**What the task requires:**
Going down the data below, set down exactly the line with "IMU3 pin SDA: D7 -> D5" and each line after it through the line with "SD1 pin MOSI: GP15 -> GP19"; no other lines.

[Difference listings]
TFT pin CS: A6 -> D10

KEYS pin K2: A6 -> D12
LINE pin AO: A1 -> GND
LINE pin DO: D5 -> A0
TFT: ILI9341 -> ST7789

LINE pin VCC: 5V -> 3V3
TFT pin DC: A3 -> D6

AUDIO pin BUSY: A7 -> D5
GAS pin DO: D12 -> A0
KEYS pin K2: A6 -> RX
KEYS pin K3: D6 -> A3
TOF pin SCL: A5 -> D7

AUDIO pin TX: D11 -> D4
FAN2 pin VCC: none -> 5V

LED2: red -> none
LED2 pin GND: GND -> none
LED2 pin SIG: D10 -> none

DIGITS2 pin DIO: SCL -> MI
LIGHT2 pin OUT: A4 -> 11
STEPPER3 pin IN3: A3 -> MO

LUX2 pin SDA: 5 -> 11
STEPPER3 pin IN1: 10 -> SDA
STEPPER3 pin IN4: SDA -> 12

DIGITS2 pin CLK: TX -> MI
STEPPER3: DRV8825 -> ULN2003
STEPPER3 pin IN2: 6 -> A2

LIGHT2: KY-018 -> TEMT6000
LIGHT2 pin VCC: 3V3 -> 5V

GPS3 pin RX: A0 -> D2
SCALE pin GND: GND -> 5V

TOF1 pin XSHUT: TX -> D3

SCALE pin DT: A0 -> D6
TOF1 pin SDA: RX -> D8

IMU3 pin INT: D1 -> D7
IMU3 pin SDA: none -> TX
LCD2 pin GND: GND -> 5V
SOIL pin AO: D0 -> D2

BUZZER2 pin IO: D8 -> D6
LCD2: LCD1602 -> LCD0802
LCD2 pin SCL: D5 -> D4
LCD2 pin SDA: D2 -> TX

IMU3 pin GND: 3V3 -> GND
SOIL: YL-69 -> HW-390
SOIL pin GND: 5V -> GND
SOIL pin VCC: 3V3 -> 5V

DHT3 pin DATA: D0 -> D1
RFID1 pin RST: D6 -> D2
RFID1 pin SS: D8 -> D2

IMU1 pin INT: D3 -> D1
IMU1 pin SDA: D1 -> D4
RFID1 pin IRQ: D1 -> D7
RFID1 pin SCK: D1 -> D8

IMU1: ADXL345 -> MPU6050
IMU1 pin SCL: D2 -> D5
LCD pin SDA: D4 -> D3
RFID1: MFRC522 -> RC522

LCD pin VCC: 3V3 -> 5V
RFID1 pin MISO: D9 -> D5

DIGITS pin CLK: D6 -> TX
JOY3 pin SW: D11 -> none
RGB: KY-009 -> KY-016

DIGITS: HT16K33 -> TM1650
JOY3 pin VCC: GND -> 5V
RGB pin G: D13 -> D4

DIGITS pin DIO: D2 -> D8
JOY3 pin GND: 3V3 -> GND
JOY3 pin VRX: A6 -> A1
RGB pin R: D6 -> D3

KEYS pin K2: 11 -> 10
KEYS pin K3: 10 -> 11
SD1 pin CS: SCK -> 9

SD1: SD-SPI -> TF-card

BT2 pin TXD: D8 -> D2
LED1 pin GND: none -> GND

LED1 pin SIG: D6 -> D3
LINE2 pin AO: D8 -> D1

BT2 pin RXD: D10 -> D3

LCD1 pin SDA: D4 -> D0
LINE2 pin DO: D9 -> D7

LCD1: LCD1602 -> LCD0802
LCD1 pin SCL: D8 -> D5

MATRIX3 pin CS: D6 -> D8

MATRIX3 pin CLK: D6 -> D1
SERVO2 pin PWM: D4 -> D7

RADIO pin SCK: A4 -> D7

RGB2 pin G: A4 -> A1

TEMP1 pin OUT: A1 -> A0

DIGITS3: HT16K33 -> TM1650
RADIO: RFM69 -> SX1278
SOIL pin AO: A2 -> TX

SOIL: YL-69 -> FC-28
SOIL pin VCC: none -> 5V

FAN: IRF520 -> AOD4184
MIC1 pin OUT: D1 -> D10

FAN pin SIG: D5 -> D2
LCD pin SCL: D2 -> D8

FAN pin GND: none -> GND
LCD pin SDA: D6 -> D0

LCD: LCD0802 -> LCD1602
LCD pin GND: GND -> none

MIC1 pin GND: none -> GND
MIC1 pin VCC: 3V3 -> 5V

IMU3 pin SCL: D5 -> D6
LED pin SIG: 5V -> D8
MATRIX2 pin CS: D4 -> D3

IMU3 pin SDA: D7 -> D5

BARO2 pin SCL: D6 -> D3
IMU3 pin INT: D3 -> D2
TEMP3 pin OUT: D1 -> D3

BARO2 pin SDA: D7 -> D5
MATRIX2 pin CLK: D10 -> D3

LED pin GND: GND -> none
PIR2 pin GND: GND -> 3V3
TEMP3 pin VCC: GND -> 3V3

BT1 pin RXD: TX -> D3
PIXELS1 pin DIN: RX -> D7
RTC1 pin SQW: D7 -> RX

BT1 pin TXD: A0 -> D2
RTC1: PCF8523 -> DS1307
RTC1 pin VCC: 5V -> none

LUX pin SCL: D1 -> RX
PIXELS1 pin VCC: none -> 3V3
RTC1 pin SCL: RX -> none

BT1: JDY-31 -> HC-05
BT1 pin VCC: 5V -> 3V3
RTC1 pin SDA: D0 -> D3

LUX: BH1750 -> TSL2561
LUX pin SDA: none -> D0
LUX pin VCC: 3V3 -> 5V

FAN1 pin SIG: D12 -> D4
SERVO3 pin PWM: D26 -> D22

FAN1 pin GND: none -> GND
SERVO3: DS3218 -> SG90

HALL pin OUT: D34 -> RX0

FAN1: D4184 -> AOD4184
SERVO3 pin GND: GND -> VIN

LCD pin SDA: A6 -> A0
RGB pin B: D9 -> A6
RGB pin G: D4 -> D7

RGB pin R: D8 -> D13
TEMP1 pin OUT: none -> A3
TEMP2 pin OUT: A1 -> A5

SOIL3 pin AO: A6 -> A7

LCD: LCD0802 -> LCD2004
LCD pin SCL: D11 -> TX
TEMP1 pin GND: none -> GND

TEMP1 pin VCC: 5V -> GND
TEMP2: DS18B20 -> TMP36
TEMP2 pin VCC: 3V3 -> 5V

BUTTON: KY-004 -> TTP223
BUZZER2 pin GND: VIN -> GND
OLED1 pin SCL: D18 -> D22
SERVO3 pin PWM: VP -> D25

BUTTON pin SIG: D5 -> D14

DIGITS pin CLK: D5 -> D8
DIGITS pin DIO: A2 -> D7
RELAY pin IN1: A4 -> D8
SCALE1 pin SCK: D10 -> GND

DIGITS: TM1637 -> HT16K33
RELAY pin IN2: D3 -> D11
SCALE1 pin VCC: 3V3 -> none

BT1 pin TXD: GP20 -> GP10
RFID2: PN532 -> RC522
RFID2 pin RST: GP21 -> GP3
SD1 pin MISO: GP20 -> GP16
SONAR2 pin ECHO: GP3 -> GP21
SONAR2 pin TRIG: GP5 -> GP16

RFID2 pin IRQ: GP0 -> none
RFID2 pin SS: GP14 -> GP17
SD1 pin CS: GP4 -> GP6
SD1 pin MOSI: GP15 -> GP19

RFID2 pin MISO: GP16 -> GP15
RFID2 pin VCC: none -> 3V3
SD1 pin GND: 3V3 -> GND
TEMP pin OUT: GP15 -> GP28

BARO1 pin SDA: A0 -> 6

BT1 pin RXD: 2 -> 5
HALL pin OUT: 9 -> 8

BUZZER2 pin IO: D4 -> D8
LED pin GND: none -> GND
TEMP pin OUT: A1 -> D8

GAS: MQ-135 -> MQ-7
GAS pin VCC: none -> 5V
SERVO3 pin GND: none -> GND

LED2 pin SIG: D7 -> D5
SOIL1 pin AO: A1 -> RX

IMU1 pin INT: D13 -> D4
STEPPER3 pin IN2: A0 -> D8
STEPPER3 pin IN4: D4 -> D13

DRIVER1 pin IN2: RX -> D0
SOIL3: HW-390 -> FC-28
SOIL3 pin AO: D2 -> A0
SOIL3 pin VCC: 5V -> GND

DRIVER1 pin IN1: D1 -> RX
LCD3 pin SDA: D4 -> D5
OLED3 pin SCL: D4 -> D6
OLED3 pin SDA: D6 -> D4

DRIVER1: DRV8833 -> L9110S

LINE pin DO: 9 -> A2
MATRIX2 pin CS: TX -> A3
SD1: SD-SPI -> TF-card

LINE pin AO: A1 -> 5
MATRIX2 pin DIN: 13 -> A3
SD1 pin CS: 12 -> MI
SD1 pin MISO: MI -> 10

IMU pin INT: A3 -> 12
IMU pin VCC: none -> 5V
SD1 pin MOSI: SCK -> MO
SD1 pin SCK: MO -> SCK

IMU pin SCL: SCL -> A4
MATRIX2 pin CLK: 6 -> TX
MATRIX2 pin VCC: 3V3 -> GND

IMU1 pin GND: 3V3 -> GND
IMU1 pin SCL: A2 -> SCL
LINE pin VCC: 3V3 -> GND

**Written answer:**
IMU3 pin SDA: D7 -> D5

BARO2 pin SCL: D6 -> D3
IMU3 pin INT: D3 -> D2
TEMP3 pin OUT: D1 -> D3

BARO2 pin SDA: D7 -> D5
MATRIX2 pin CLK: D10 -> D3

LED pin GND: GND -> none
PIR2 pin GND: GND -> 3V3
TEMP3 pin VCC: GND -> 3V3

BT1 pin RXD: TX -> D3
PIXELS1 pin DIN: RX -> D7
RTC1 pin SQW: D7 -> RX

BT1 pin TXD: A0 -> D2
RTC1: PCF8523 -> DS1307
RTC1 pin VCC: 5V -> none

LUX pin SCL: D1 -> RX
PIXELS1 pin VCC: none -> 3V3
RTC1 pin SCL: RX -> none

BT1: JDY-31 -> HC-05
BT1 pin VCC: 5V -> 3V3
RTC1 pin SDA: D0 -> D3

LUX: BH1750 -> TSL2561
LUX pin SDA: none -> D0
LUX pin VCC: 3V3 -> 5V

FAN1 pin SIG: D12 -> D4
SERVO3 pin PWM: D26 -> D22

FAN1 pin GND: none -> GND
SERVO3: DS3218 -> SG90

HALL pin OUT: D34 -> RX0

FAN1: D4184 -> AOD4184
SERVO3 pin GND: GND -> VIN

LCD pin SDA: A6 -> A0
RGB pin B: D9 -> A6
RGB pin G: D4 -> D7

RGB pin R: D8 -> D13
TEMP1 pin OUT: none -> A3
TEMP2 pin OUT: A1 -> A5

SOIL3 pin AO: A6 -> A7

LCD: LCD0802 -> LCD2004
LCD pin SCL: D11 -> TX
TEMP1 pin GND: none -> GND

TEMP1 pin VCC: 5V -> GND
TEMP2: DS18B20 -> TMP36
TEMP2 pin VCC: 3V3 -> 5V

BUTTON: KY-004 -> TTP223
BUZZER2 pin GND: VIN -> GND
OLED1 pin SCL: D18 -> D22
SERVO3 pin PWM: VP -> D25

BUTTON pin SIG: D5 -> D14

DIGITS pin CLK: D5 -> D8
DIGITS pin DIO: A2 -> D7
RELAY pin IN1: A4 -> D8
SCALE1 pin SCK: D10 -> GND

DIGITS: TM1637 -> HT16K33
RELAY pin IN2: D3 -> D11
SCALE1 pin VCC: 3V3 -> none

BT1 pin TXD: GP20 -> GP10
RFID2: PN532 -> RC522
RFID2 pin RST: GP21 -> GP3
SD1 pin MISO: GP20 -> GP16
SONAR2 pin ECHO: GP3 -> GP21
SONAR2 pin TRIG: GP5 -> GP16

RFID2 pin IRQ: GP0 -> none
RFID2 pin SS: GP14 -> GP17
SD1 pin CS: GP4 -> GP6
SD1 pin MOSI: GP15 -> GP19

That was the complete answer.